▶ BRIEF:
Taking the data below, please print only the lines from the line holding "(533, 424) = (379, 362): purple" to the line holding "(264, 284) = (252, 317): white", inclusive, with pictures omitted.

*** Opening of EXTRACTED ENTRIES ***

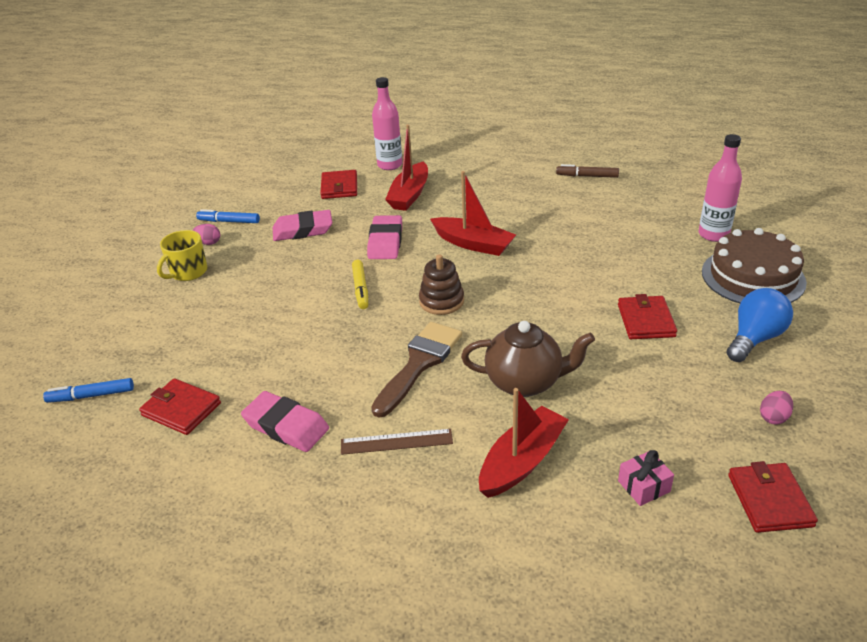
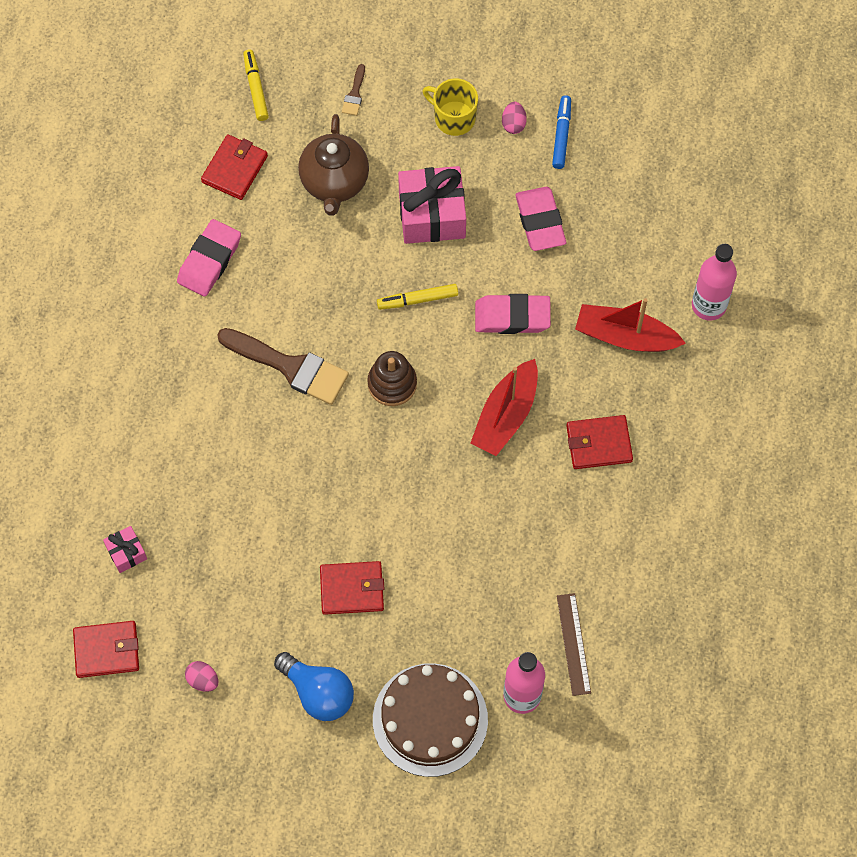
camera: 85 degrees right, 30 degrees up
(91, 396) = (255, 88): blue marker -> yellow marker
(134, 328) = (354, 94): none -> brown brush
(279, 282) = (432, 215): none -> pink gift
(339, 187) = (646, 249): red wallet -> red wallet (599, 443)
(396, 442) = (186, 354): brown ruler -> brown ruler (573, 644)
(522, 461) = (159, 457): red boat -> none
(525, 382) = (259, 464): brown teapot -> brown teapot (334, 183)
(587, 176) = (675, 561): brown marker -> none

*** Close of EXTRACTED ENTRIES ***
*** Opening of EXTRACTED ENTRIES ***

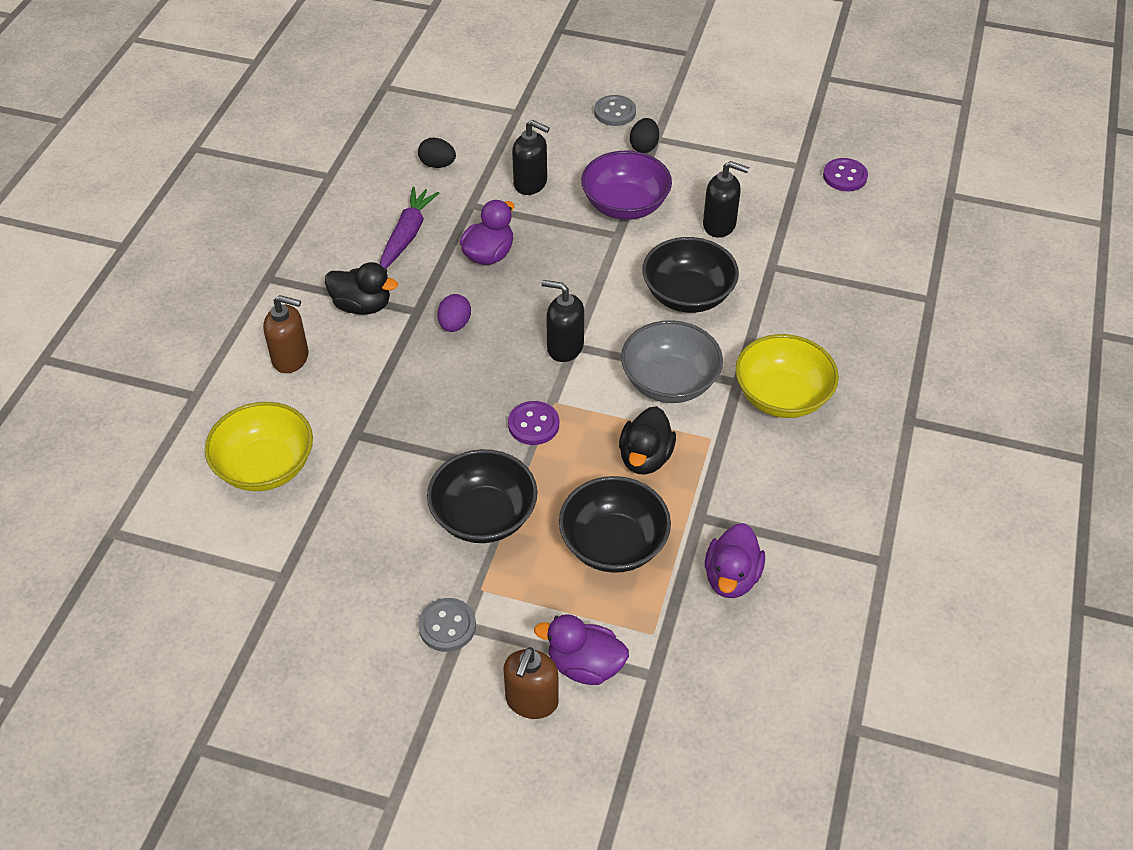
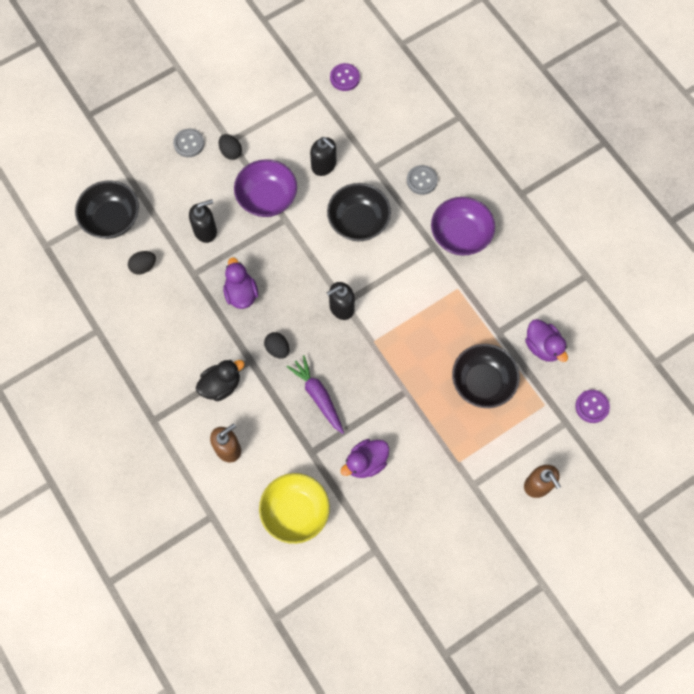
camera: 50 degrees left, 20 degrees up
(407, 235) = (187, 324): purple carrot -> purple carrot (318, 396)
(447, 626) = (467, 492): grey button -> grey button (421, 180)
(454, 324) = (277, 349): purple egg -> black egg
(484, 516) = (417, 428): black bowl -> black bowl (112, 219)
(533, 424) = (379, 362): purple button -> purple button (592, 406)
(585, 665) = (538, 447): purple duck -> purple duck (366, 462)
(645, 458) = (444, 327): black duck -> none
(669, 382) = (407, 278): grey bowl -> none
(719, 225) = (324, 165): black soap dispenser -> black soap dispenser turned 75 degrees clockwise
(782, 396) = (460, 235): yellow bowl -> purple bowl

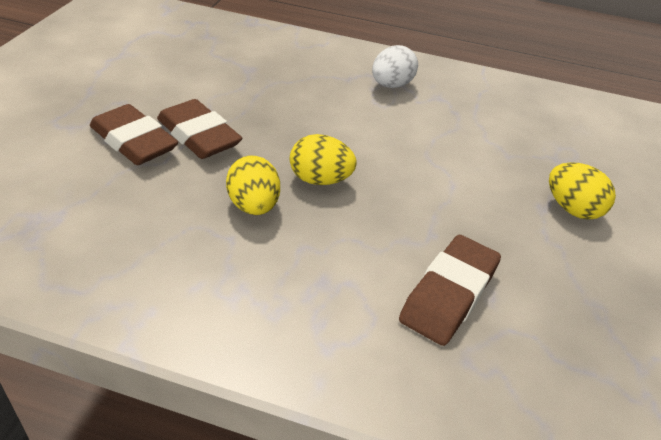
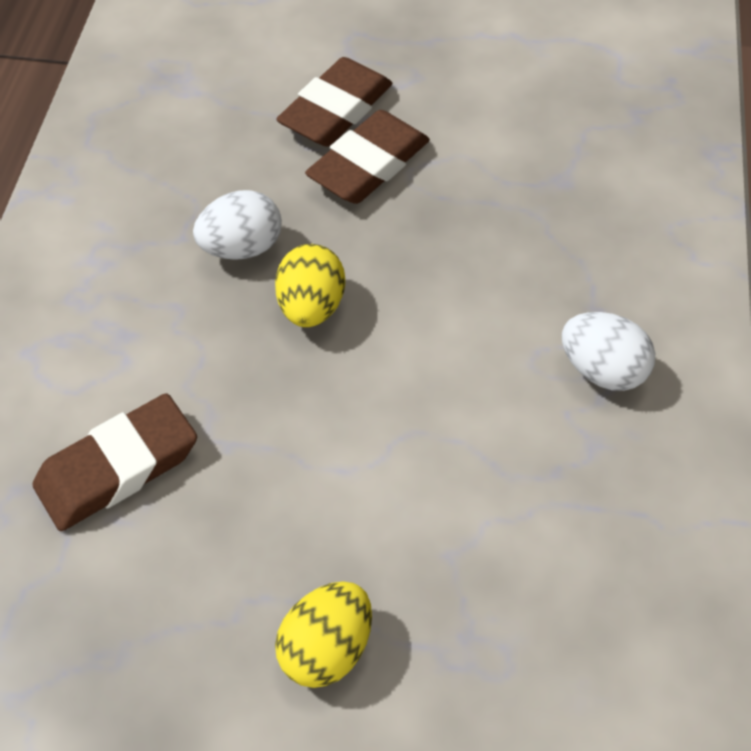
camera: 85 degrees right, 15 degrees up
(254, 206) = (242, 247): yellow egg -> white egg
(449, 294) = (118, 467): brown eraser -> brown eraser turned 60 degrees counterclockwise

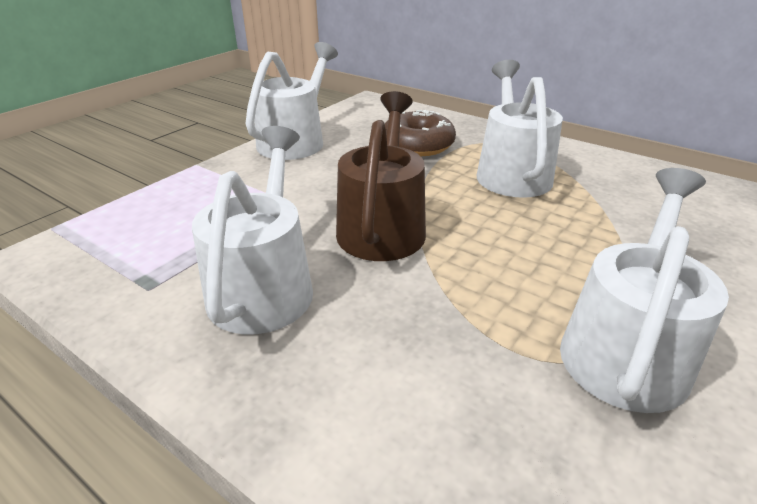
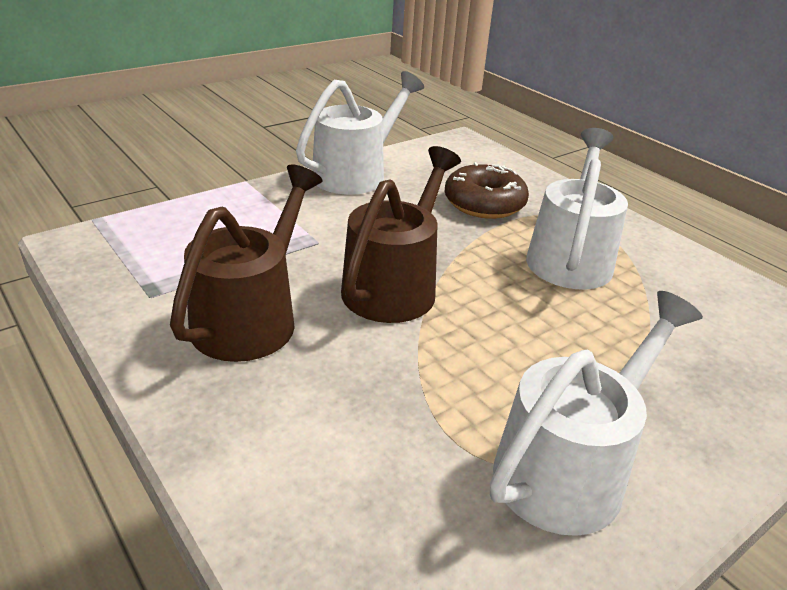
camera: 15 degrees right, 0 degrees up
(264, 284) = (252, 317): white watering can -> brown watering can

*** Close of EXTRACTED ENTRIES ***
*** Opening of EXTRACTED ENTRIES ***

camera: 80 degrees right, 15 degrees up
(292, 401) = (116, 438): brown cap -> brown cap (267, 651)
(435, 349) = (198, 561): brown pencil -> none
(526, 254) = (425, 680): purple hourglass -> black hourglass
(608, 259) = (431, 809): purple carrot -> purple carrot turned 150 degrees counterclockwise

*** Close of EXTRACTED ENTRIES ***

▶ ANSWER:
(533, 424) = (379, 362): purple button -> purple button (592, 406)
(585, 665) = (538, 447): purple duck -> purple duck (366, 462)
(645, 458) = (444, 327): black duck -> none
(669, 382) = (407, 278): grey bowl -> none
(719, 225) = (324, 165): black soap dispenser -> black soap dispenser turned 75 degrees clockwise
(782, 396) = (460, 235): yellow bowl -> purple bowl

camera: 85 degrees right, 15 degrees up
(254, 206) = (242, 247): yellow egg -> white egg
(449, 294) = (118, 467): brown eraser -> brown eraser turned 60 degrees counterclockwise

camera: 15 degrees right, 0 degrees up
(264, 284) = (252, 317): white watering can -> brown watering can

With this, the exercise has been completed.